* Problem *
Copy each line below as it stands, but skip any picture it contains.

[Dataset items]

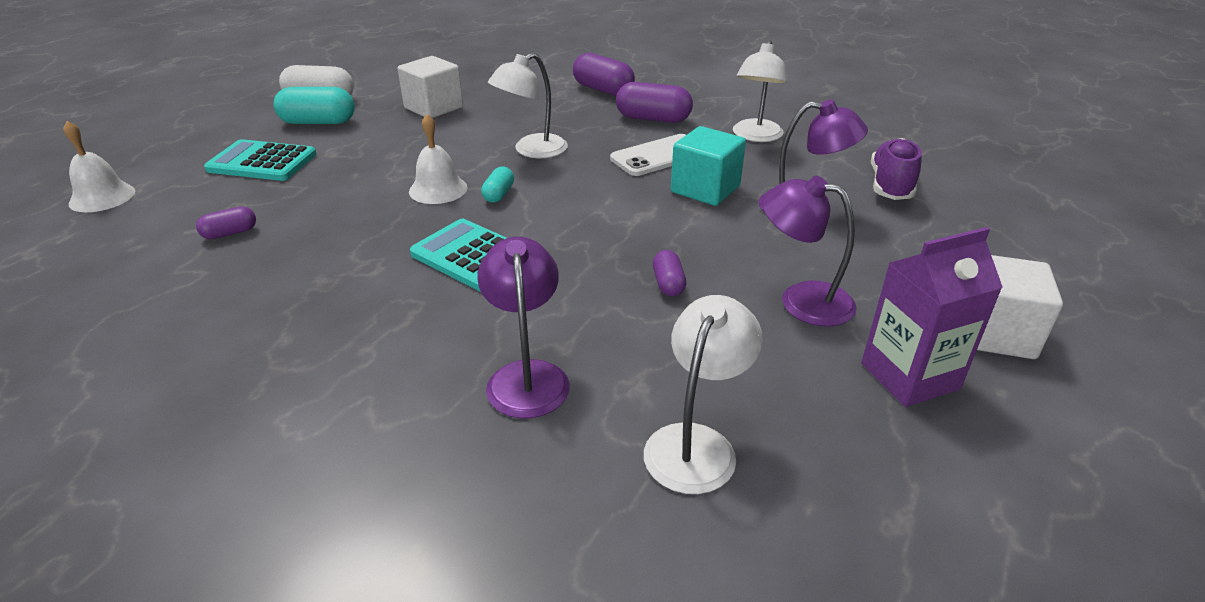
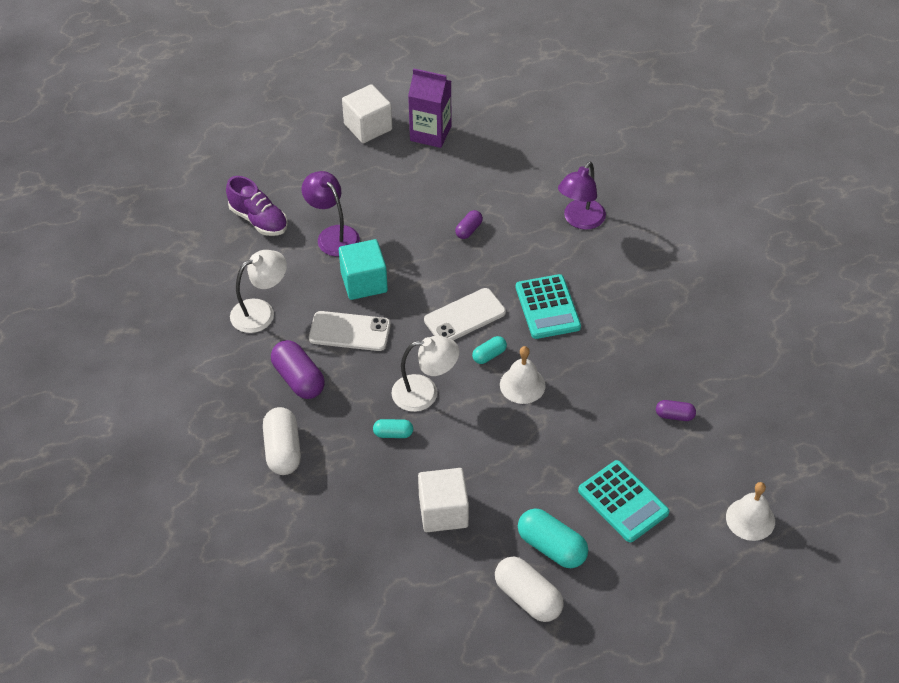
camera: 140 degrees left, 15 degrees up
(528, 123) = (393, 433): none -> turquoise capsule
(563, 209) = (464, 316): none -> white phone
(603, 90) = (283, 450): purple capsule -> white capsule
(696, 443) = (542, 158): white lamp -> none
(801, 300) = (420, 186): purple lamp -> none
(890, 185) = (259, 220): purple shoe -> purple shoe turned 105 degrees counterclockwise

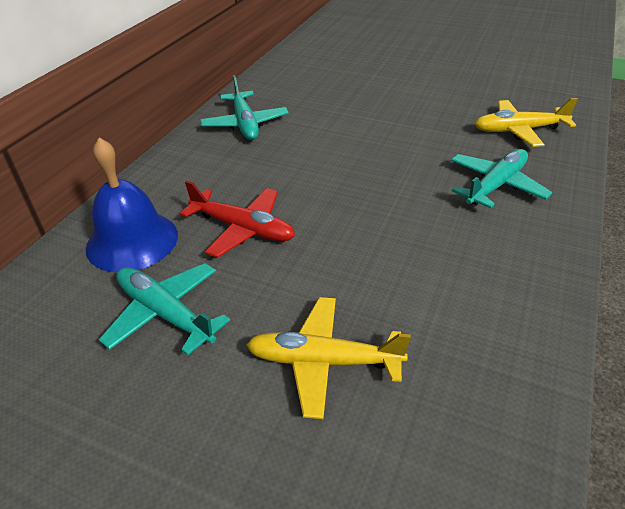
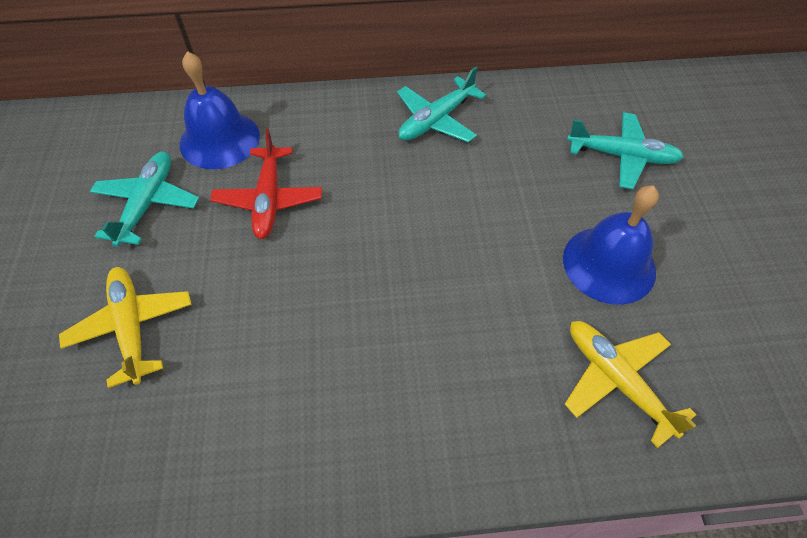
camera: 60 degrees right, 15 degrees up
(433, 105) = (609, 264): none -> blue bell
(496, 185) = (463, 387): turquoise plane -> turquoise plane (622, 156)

* Answer below *
camera: 140 degrees left, 15 degrees up
(528, 123) = (393, 433): none -> turquoise capsule
(563, 209) = (464, 316): none -> white phone
(603, 90) = (283, 450): purple capsule -> white capsule
(696, 443) = (542, 158): white lamp -> none
(801, 300) = (420, 186): purple lamp -> none
(890, 185) = (259, 220): purple shoe -> purple shoe turned 105 degrees counterclockwise

camera: 60 degrees right, 15 degrees up
(433, 105) = (609, 264): none -> blue bell
(496, 185) = (463, 387): turquoise plane -> turquoise plane (622, 156)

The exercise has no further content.